- _TASK TO CARRY OUT_:
Extract from the entries below, exactly as given, only the lines from the line containing "C6: 1000uF (plus LOAD, minus VS) -> none" to the line containing "C4: none -> 68nF (0V, TICK)", both lines included.

_ _ _ _

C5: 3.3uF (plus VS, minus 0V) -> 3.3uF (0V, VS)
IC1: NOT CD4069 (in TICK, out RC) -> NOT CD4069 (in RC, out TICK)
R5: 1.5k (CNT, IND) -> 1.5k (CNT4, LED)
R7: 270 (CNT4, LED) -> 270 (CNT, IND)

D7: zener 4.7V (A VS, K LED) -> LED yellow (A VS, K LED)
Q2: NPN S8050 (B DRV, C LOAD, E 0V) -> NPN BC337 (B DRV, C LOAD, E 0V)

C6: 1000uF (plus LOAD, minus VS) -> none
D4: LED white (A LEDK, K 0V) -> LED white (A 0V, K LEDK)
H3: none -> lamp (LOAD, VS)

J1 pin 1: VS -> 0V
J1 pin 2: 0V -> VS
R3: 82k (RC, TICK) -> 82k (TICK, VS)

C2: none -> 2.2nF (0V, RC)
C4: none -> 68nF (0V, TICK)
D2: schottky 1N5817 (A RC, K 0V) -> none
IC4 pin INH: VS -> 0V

_ _ _ _

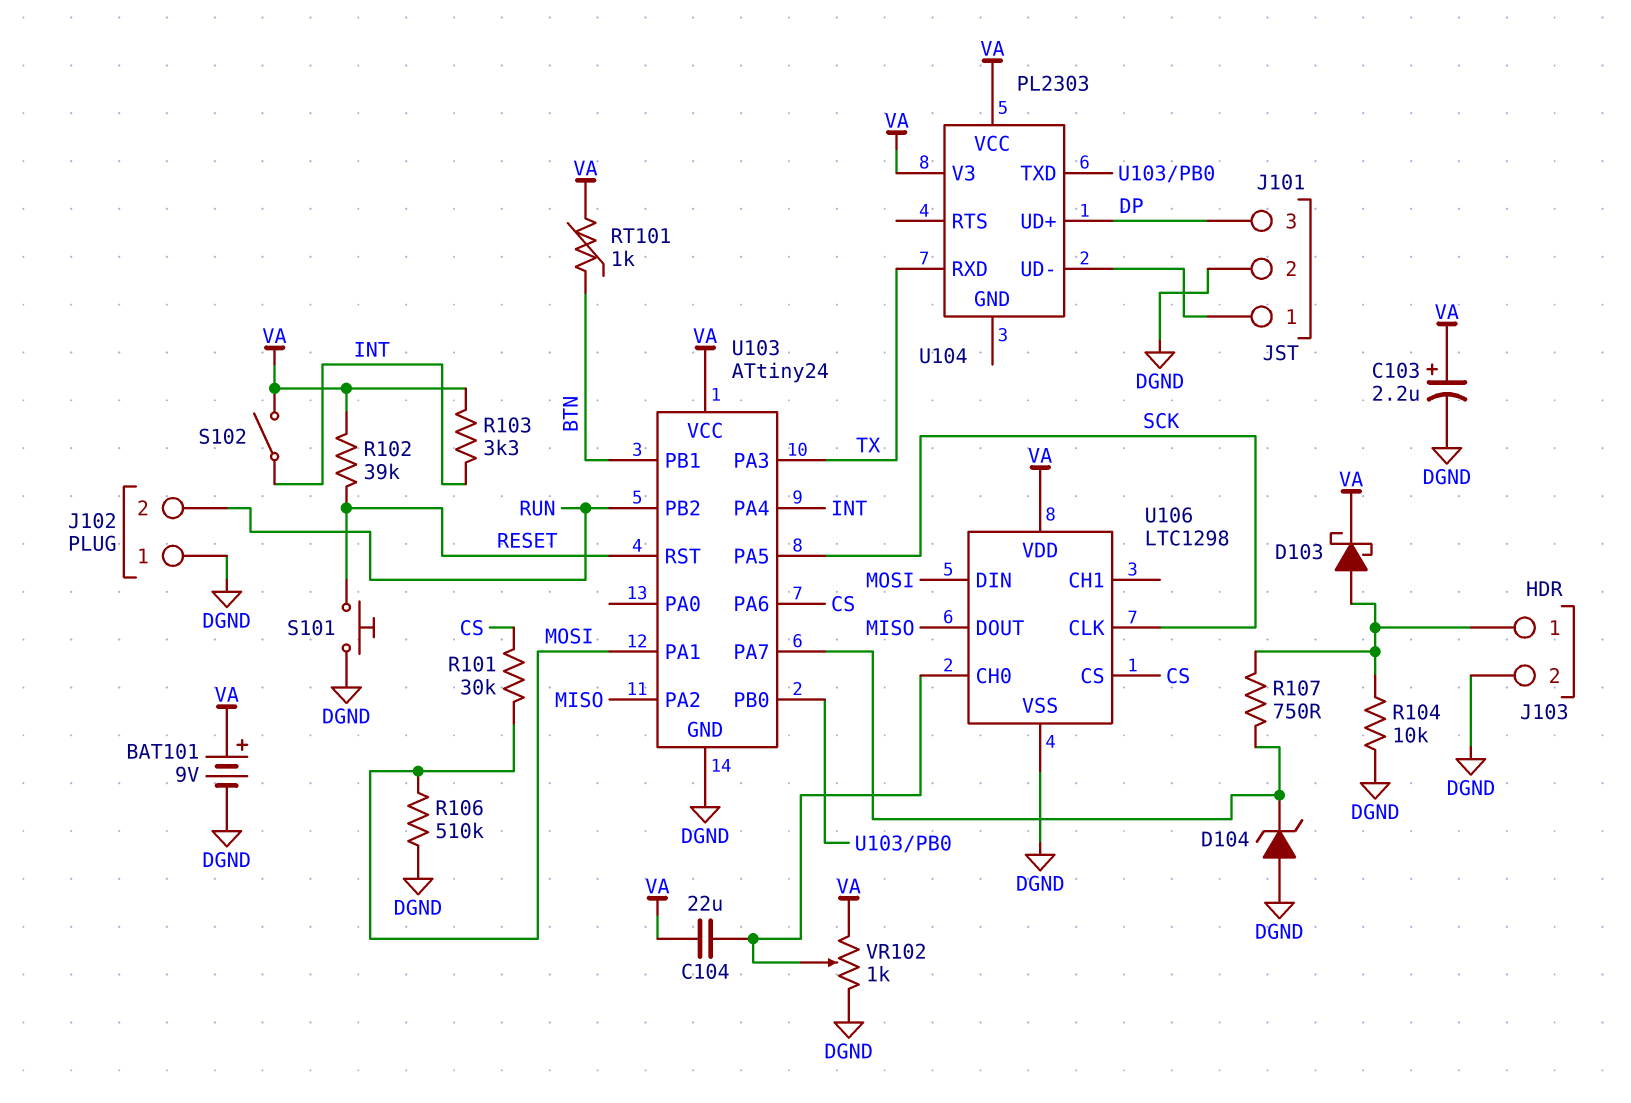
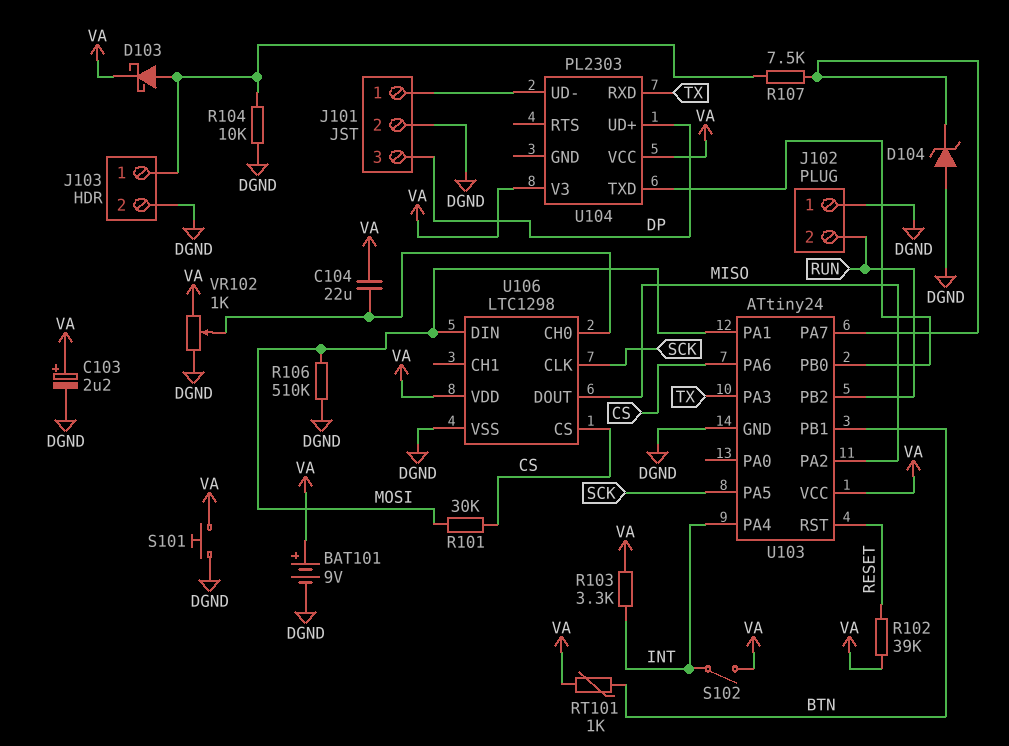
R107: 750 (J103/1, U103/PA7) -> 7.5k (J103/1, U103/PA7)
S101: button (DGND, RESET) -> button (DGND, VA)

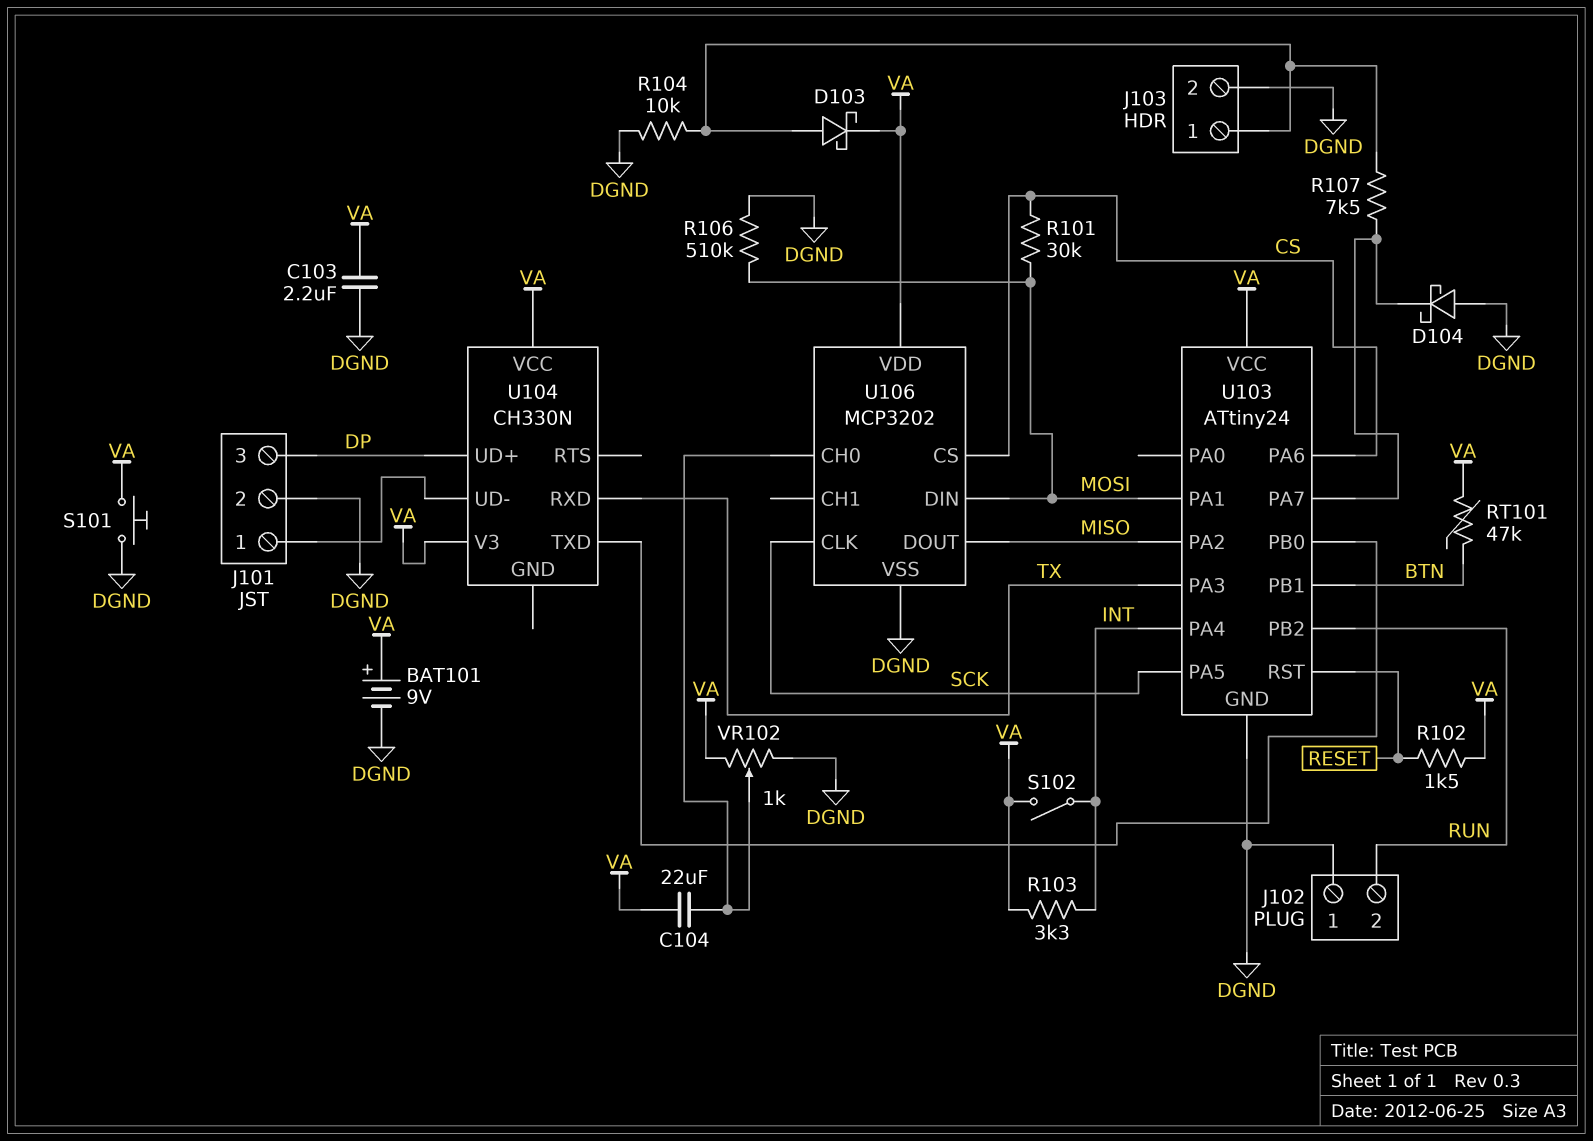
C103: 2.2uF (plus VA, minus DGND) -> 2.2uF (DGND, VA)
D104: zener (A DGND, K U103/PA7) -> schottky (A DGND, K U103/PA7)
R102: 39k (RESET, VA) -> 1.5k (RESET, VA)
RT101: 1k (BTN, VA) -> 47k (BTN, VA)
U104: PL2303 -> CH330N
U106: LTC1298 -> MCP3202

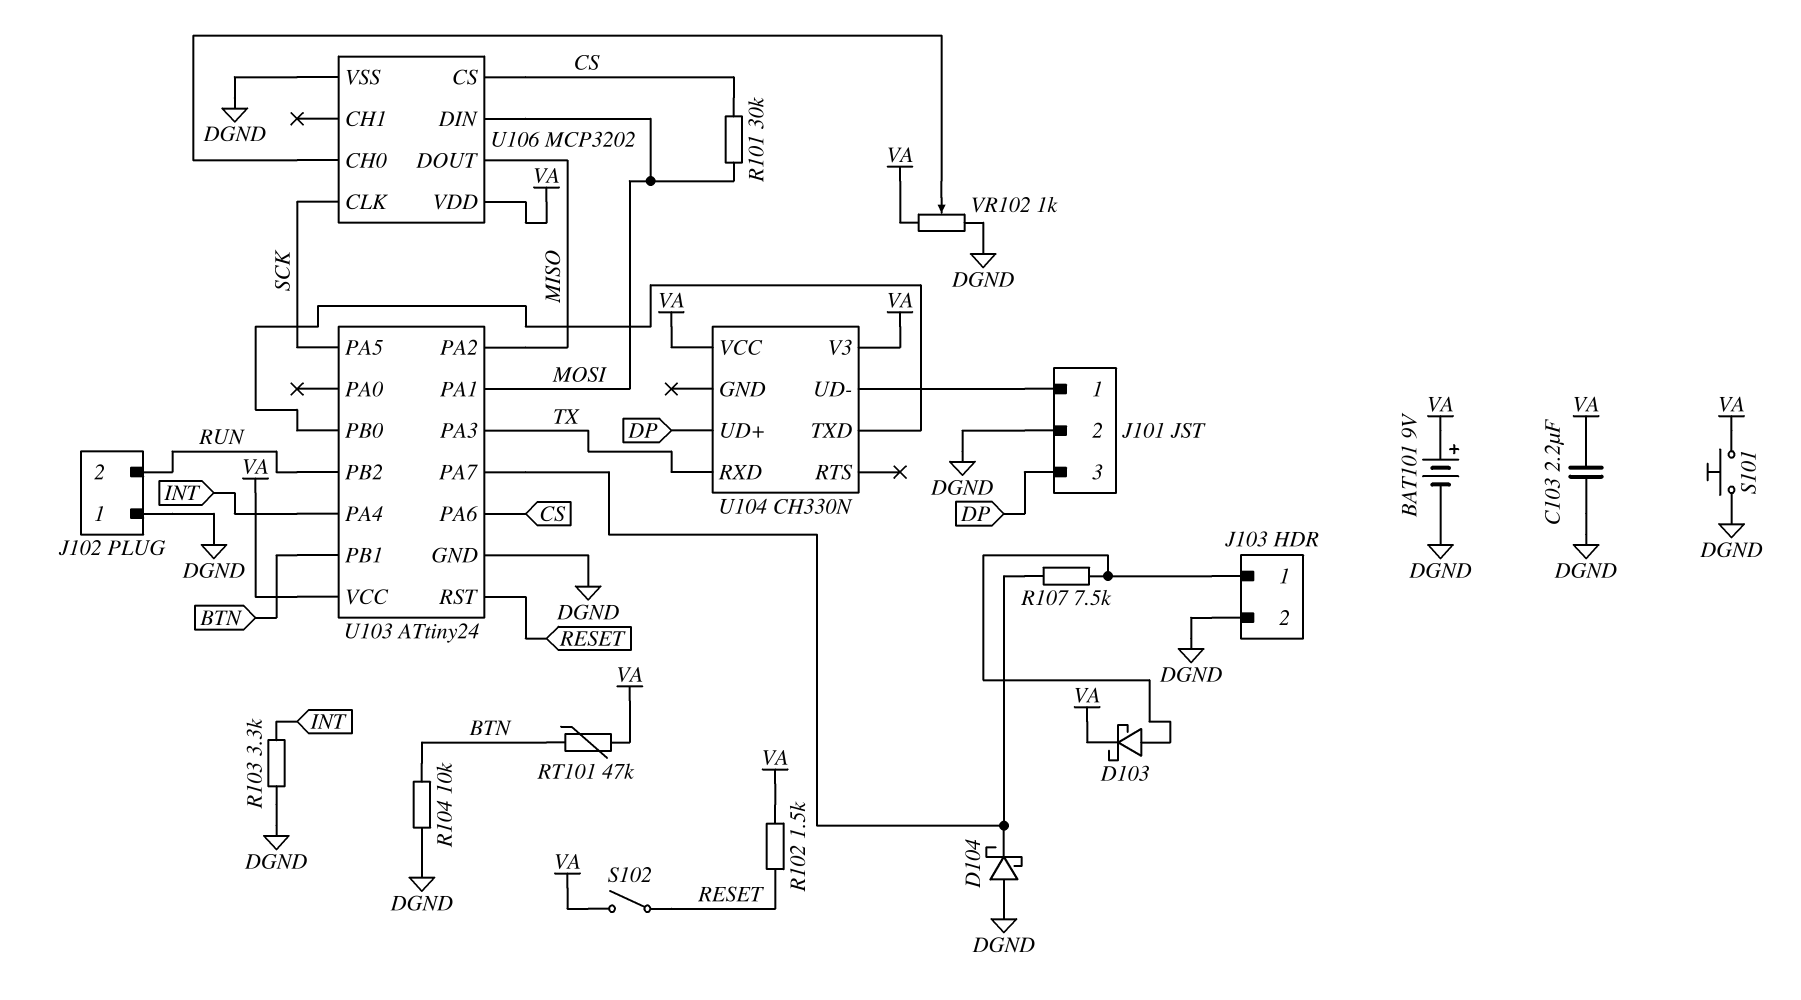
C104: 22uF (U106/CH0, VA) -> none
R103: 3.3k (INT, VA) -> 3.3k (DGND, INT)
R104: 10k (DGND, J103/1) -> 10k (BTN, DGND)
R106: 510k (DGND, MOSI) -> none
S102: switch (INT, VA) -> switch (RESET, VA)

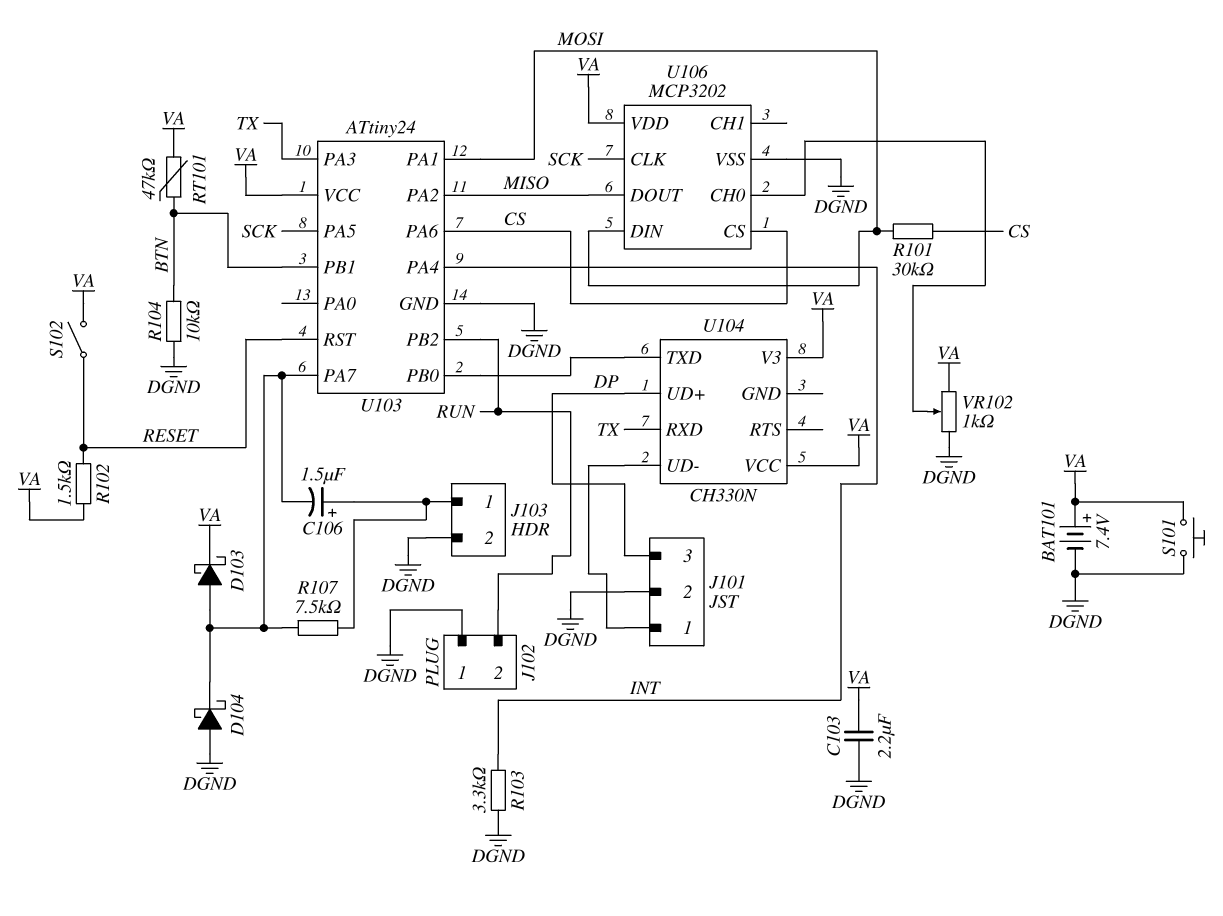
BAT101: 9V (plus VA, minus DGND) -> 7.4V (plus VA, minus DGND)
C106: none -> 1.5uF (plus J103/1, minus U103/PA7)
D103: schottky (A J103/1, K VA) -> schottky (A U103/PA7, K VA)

_ _ _ _

- _ANSWER TO THE EXERCISE_:
C6: 1000uF (plus LOAD, minus VS) -> none
D4: LED white (A LEDK, K 0V) -> LED white (A 0V, K LEDK)
H3: none -> lamp (LOAD, VS)

J1 pin 1: VS -> 0V
J1 pin 2: 0V -> VS
R3: 82k (RC, TICK) -> 82k (TICK, VS)

C2: none -> 2.2nF (0V, RC)
C4: none -> 68nF (0V, TICK)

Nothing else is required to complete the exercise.